[Change listing data]
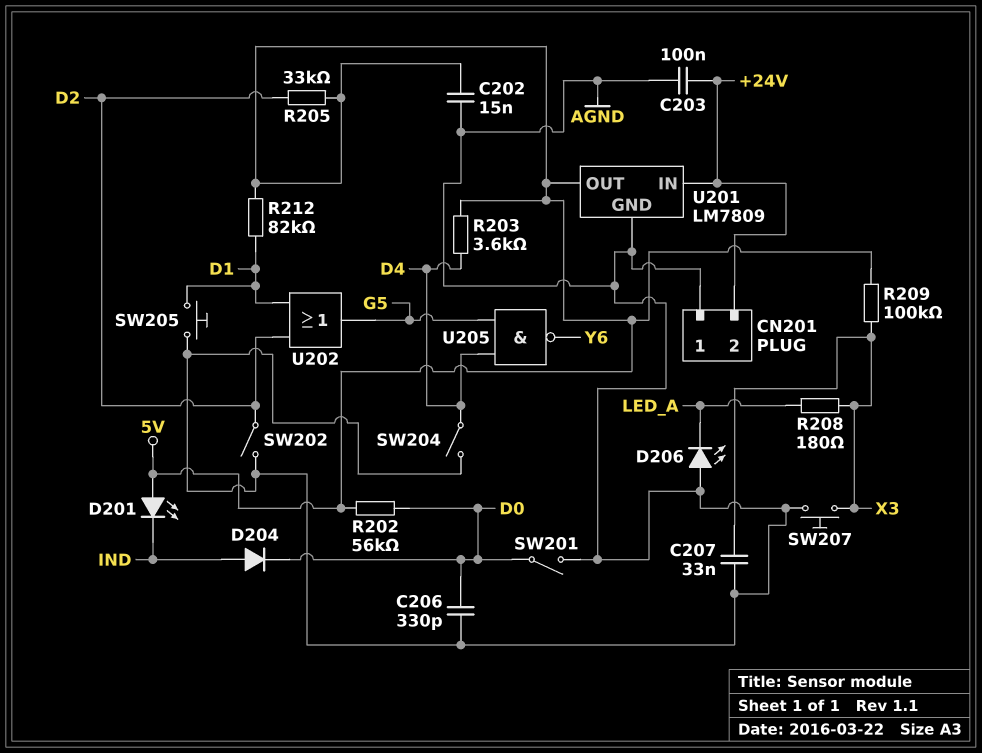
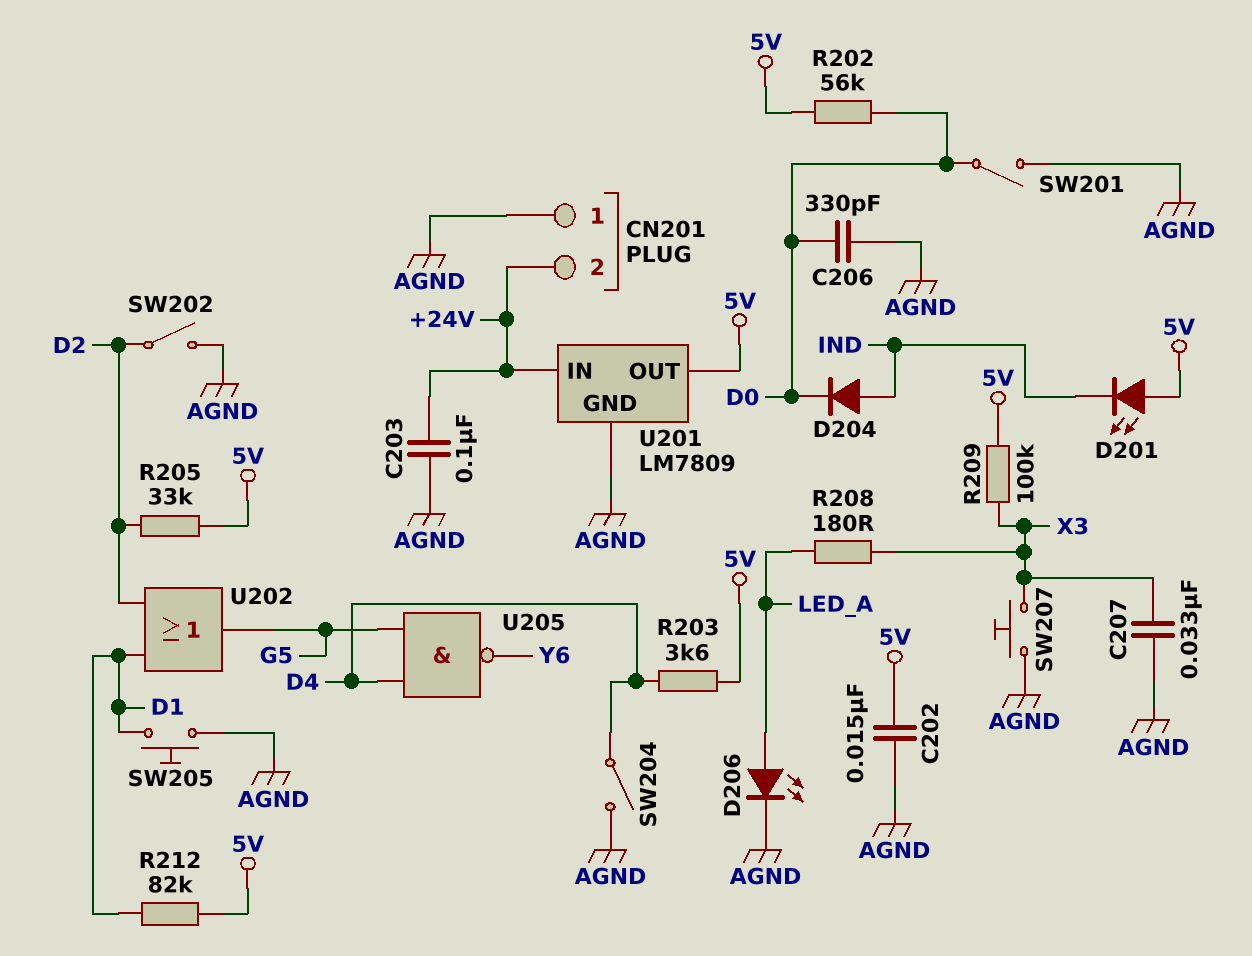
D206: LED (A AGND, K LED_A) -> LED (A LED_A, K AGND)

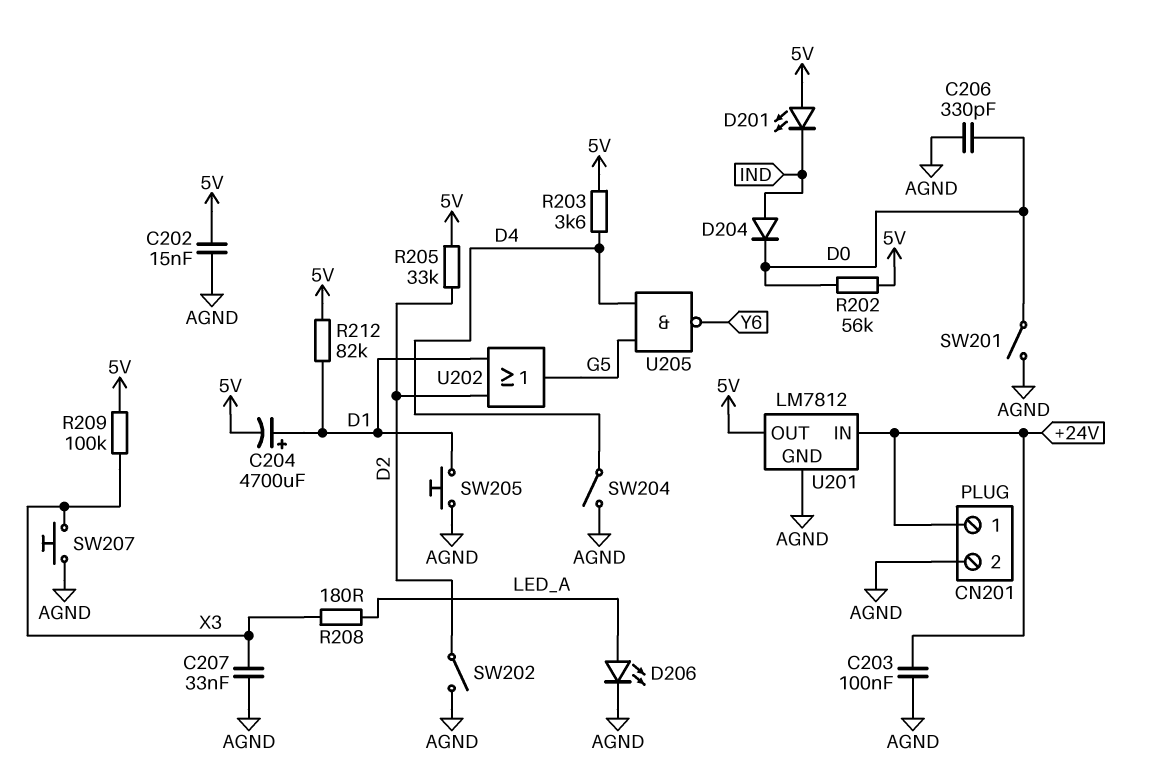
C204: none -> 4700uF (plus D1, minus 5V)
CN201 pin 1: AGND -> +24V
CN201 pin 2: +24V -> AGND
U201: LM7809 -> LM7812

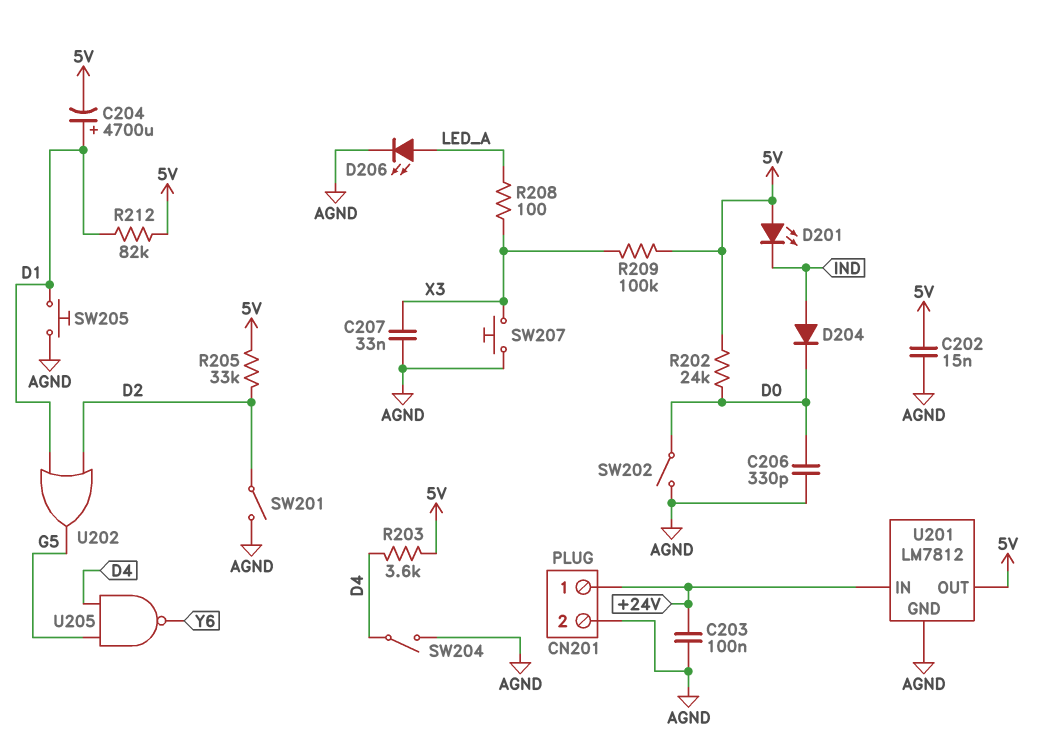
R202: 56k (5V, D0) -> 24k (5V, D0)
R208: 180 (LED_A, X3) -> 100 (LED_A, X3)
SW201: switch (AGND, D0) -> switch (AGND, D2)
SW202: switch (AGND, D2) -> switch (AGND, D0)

Required action
All that is needed is the number of lines above in which the string "AGND" appears.

Answer below
5